*** Data to examine Section Begins ***

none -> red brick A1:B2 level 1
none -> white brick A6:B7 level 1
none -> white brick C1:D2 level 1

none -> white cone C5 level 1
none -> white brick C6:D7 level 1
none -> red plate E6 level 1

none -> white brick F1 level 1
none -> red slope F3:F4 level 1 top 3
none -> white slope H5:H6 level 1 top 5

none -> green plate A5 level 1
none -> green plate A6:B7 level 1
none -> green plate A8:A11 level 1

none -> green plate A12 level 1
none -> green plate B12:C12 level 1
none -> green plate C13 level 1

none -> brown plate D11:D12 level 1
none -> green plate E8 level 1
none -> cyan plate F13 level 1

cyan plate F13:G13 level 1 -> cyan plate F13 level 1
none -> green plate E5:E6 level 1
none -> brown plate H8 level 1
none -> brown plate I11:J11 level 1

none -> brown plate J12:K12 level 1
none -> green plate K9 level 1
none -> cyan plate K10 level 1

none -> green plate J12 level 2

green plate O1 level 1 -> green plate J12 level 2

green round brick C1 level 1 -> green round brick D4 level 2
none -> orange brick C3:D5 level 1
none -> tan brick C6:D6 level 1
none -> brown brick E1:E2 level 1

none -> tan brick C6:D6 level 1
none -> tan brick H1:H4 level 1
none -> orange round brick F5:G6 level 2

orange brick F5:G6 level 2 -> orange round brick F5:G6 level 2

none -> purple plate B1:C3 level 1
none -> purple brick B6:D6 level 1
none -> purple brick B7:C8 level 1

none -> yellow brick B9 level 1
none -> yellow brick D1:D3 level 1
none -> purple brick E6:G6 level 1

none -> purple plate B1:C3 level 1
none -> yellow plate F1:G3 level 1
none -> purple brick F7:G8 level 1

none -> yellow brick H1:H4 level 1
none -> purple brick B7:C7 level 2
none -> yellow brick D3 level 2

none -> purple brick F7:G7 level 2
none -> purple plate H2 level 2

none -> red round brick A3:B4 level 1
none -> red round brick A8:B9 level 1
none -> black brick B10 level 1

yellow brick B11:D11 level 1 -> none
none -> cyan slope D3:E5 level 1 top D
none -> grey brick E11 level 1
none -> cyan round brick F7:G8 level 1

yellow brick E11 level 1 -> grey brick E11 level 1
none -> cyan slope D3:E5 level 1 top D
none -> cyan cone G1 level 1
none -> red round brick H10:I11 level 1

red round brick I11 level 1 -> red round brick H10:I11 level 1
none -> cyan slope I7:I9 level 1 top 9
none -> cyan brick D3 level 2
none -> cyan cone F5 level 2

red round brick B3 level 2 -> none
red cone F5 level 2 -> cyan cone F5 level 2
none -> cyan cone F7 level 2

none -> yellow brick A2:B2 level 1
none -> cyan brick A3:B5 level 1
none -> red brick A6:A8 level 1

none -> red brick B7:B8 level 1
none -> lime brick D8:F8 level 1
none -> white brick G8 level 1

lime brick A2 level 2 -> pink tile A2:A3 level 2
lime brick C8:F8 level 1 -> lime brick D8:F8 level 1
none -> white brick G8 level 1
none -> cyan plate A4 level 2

*** Data to examine Section Ends ***

→ **Your assignment**
Every entry above needs to be quoted exactly.

→ **Answer to this task**
none -> red brick A1:B2 level 1
none -> white brick A6:B7 level 1
none -> white brick C1:D2 level 1

none -> white cone C5 level 1
none -> white brick C6:D7 level 1
none -> red plate E6 level 1

none -> white brick F1 level 1
none -> red slope F3:F4 level 1 top 3
none -> white slope H5:H6 level 1 top 5

none -> green plate A5 level 1
none -> green plate A6:B7 level 1
none -> green plate A8:A11 level 1

none -> green plate A12 level 1
none -> green plate B12:C12 level 1
none -> green plate C13 level 1

none -> brown plate D11:D12 level 1
none -> green plate E8 level 1
none -> cyan plate F13 level 1

cyan plate F13:G13 level 1 -> cyan plate F13 level 1
none -> green plate E5:E6 level 1
none -> brown plate H8 level 1
none -> brown plate I11:J11 level 1

none -> brown plate J12:K12 level 1
none -> green plate K9 level 1
none -> cyan plate K10 level 1

none -> green plate J12 level 2

green plate O1 level 1 -> green plate J12 level 2

green round brick C1 level 1 -> green round brick D4 level 2
none -> orange brick C3:D5 level 1
none -> tan brick C6:D6 level 1
none -> brown brick E1:E2 level 1

none -> tan brick C6:D6 level 1
none -> tan brick H1:H4 level 1
none -> orange round brick F5:G6 level 2

orange brick F5:G6 level 2 -> orange round brick F5:G6 level 2

none -> purple plate B1:C3 level 1
none -> purple brick B6:D6 level 1
none -> purple brick B7:C8 level 1

none -> yellow brick B9 level 1
none -> yellow brick D1:D3 level 1
none -> purple brick E6:G6 level 1

none -> purple plate B1:C3 level 1
none -> yellow plate F1:G3 level 1
none -> purple brick F7:G8 level 1

none -> yellow brick H1:H4 level 1
none -> purple brick B7:C7 level 2
none -> yellow brick D3 level 2

none -> purple brick F7:G7 level 2
none -> purple plate H2 level 2

none -> red round brick A3:B4 level 1
none -> red round brick A8:B9 level 1
none -> black brick B10 level 1

yellow brick B11:D11 level 1 -> none
none -> cyan slope D3:E5 level 1 top D
none -> grey brick E11 level 1
none -> cyan round brick F7:G8 level 1

yellow brick E11 level 1 -> grey brick E11 level 1
none -> cyan slope D3:E5 level 1 top D
none -> cyan cone G1 level 1
none -> red round brick H10:I11 level 1

red round brick I11 level 1 -> red round brick H10:I11 level 1
none -> cyan slope I7:I9 level 1 top 9
none -> cyan brick D3 level 2
none -> cyan cone F5 level 2

red round brick B3 level 2 -> none
red cone F5 level 2 -> cyan cone F5 level 2
none -> cyan cone F7 level 2

none -> yellow brick A2:B2 level 1
none -> cyan brick A3:B5 level 1
none -> red brick A6:A8 level 1

none -> red brick B7:B8 level 1
none -> lime brick D8:F8 level 1
none -> white brick G8 level 1

lime brick A2 level 2 -> pink tile A2:A3 level 2
lime brick C8:F8 level 1 -> lime brick D8:F8 level 1
none -> white brick G8 level 1
none -> cyan plate A4 level 2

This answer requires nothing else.